→ Your assignment: Retype, exactly and completely, the listing that comes next, skipping its images.

→ Records shown:
__________________________________________________

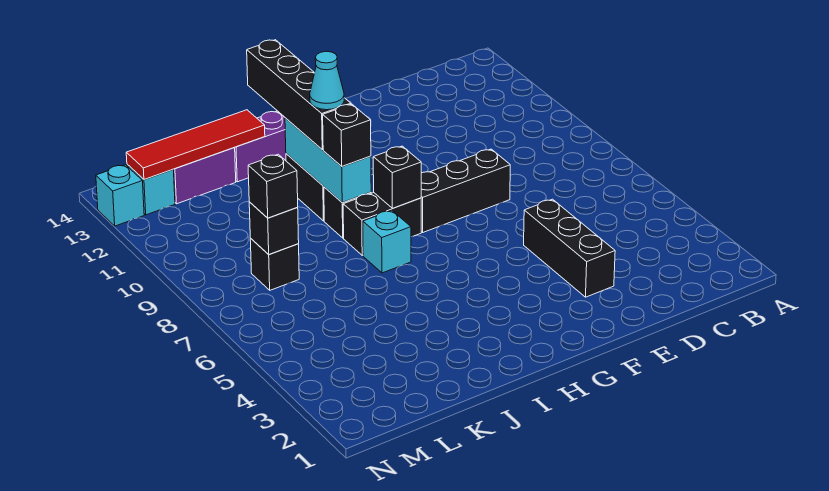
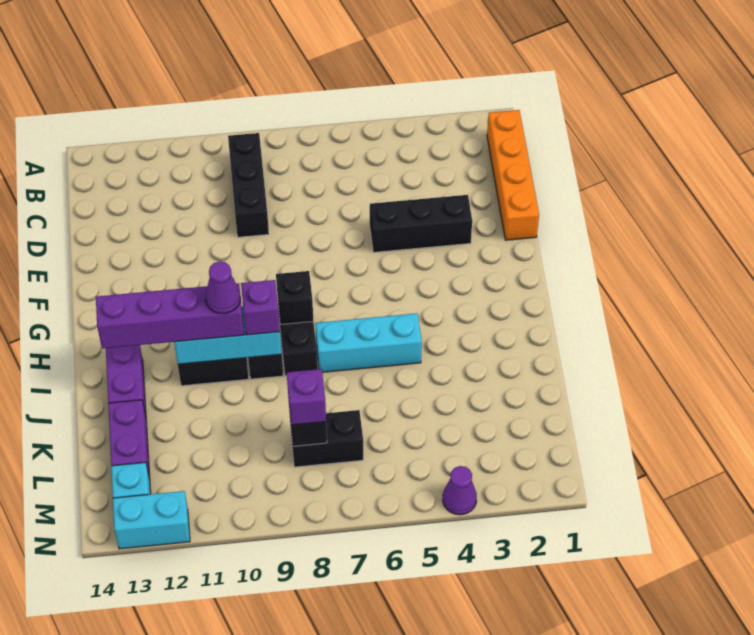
none -> orange brick B1:E1 level 1
black brick E8:G8 level 1 -> black brick B9:D9 level 1
cyan brick I7 level 1 -> cyan brick I5:I7 level 1
black brick I9 level 3 -> purple brick I9 level 3
black brick I10:I13 level 3 -> purple brick I10:I13 level 3
cyan cone I10 level 4 -> purple cone I10 level 4
red tile J13:M13 level 2 -> none
black brick L8 level 1 -> black brick L7:L8 level 1
black brick L8 level 3 -> purple brick L8 level 3
none -> purple cone N4 level 1
cyan brick N13 level 1 -> cyan brick N12:N13 level 1

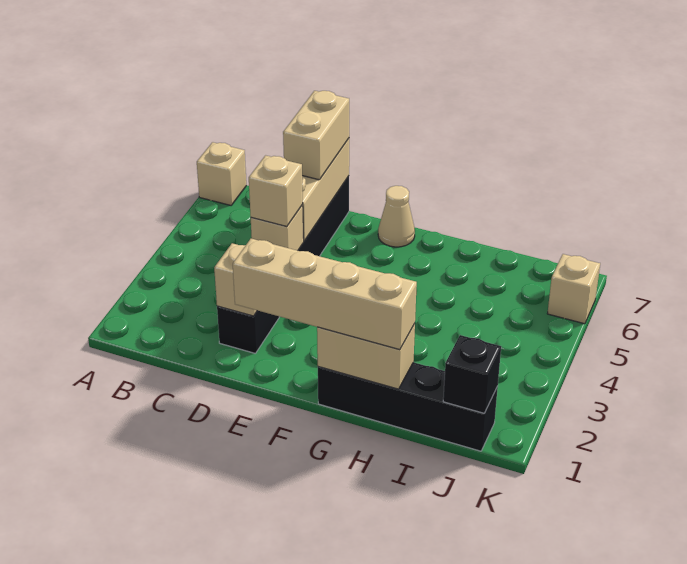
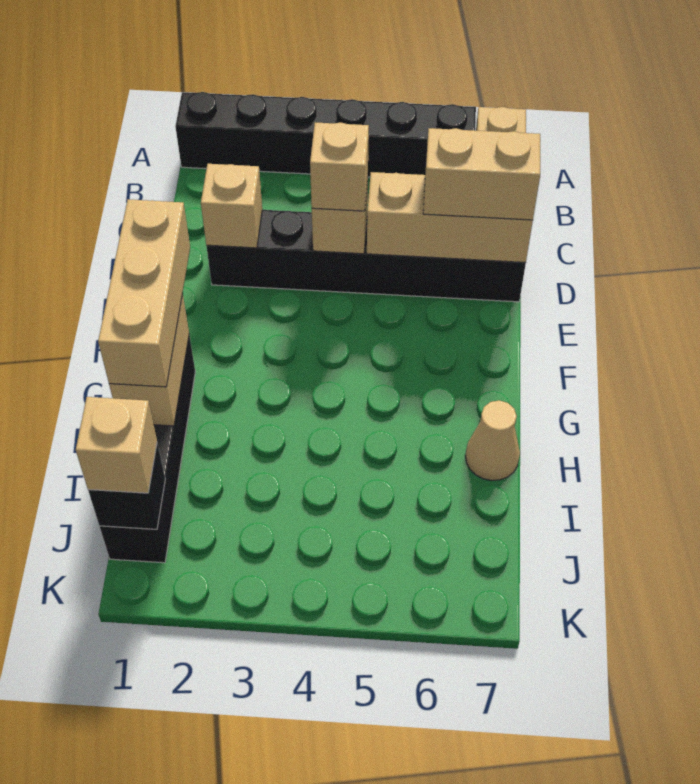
none -> black brick A1:A6 level 1
tan brick E1:H1 level 3 -> tan brick F1:H1 level 3
tan cone F7 level 1 -> tan cone H7 level 1
tan brick K6 level 1 -> tan brick J1 level 3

__________________________________________________

→ Response area:
none -> orange brick B1:E1 level 1
black brick E8:G8 level 1 -> black brick B9:D9 level 1
cyan brick I7 level 1 -> cyan brick I5:I7 level 1
black brick I9 level 3 -> purple brick I9 level 3
black brick I10:I13 level 3 -> purple brick I10:I13 level 3
cyan cone I10 level 4 -> purple cone I10 level 4
red tile J13:M13 level 2 -> none
black brick L8 level 1 -> black brick L7:L8 level 1
black brick L8 level 3 -> purple brick L8 level 3
none -> purple cone N4 level 1
cyan brick N13 level 1 -> cyan brick N12:N13 level 1

none -> black brick A1:A6 level 1
tan brick E1:H1 level 3 -> tan brick F1:H1 level 3
tan cone F7 level 1 -> tan cone H7 level 1
tan brick K6 level 1 -> tan brick J1 level 3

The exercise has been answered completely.